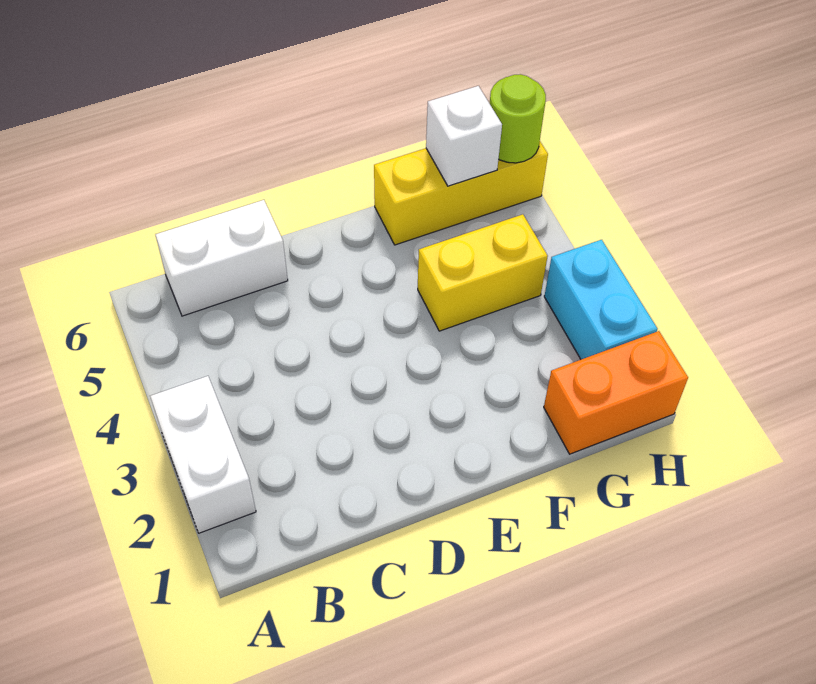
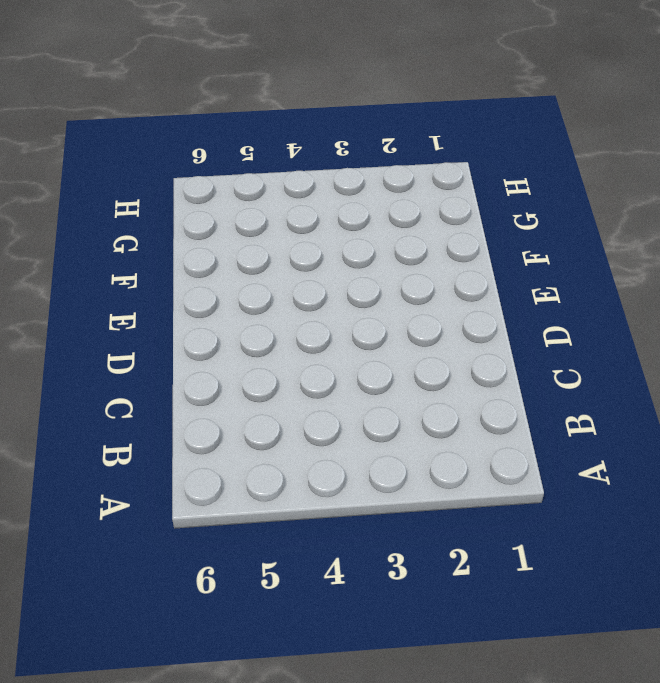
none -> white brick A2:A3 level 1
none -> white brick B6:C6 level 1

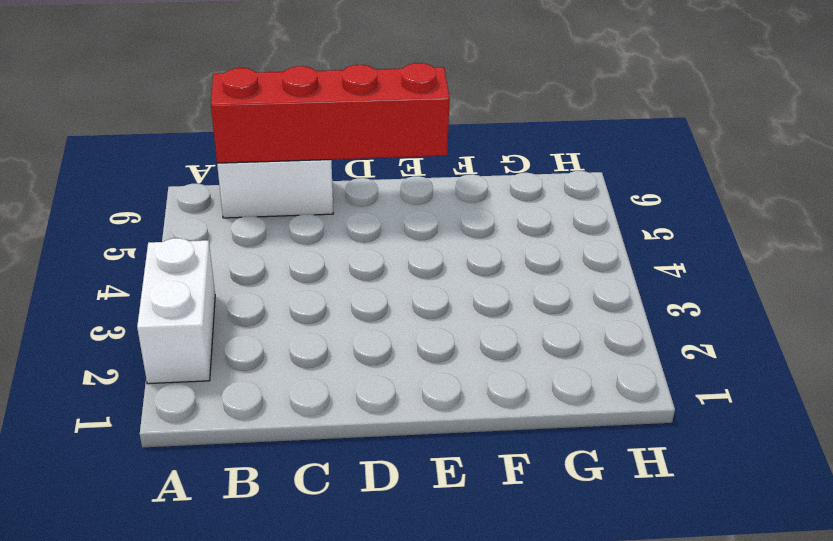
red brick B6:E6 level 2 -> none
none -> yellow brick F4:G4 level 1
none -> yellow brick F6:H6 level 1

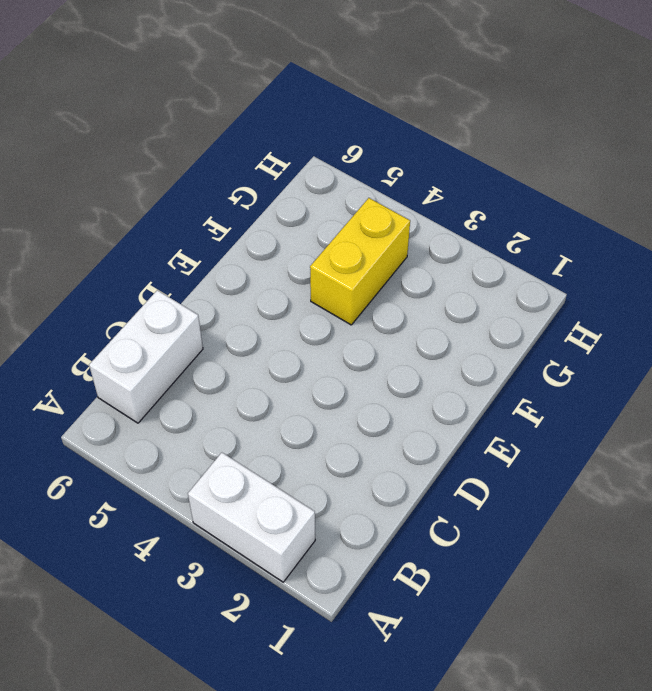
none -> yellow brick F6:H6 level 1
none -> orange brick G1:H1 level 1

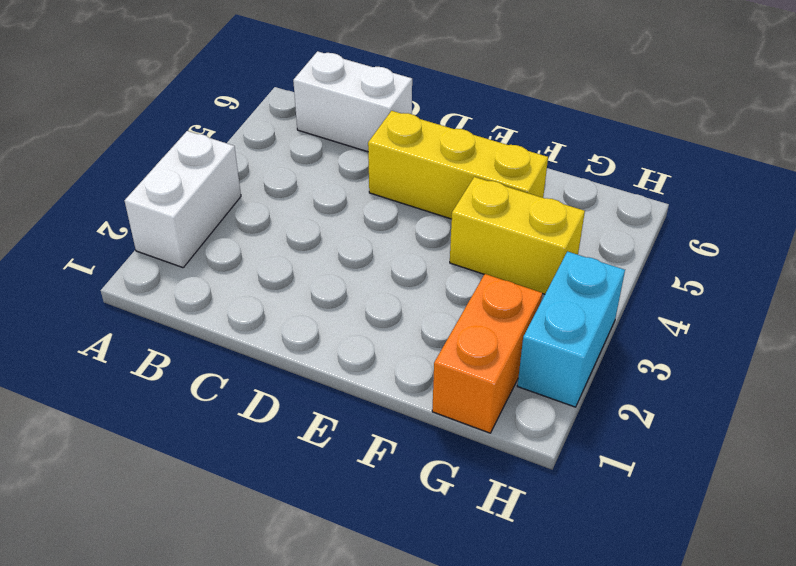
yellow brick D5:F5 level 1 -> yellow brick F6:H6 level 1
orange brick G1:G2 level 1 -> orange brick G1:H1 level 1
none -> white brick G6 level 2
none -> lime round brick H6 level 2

----

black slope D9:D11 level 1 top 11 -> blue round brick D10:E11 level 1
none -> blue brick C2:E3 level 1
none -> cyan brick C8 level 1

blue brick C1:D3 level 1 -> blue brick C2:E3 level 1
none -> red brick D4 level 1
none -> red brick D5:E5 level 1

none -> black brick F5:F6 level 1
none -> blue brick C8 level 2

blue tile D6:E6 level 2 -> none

----

• **Instructions to follow**: Each line of the entries where the string "orange" occurs should be shown.

• **Exercise result**:
none -> orange brick G1:H1 level 1
orange brick G1:G2 level 1 -> orange brick G1:H1 level 1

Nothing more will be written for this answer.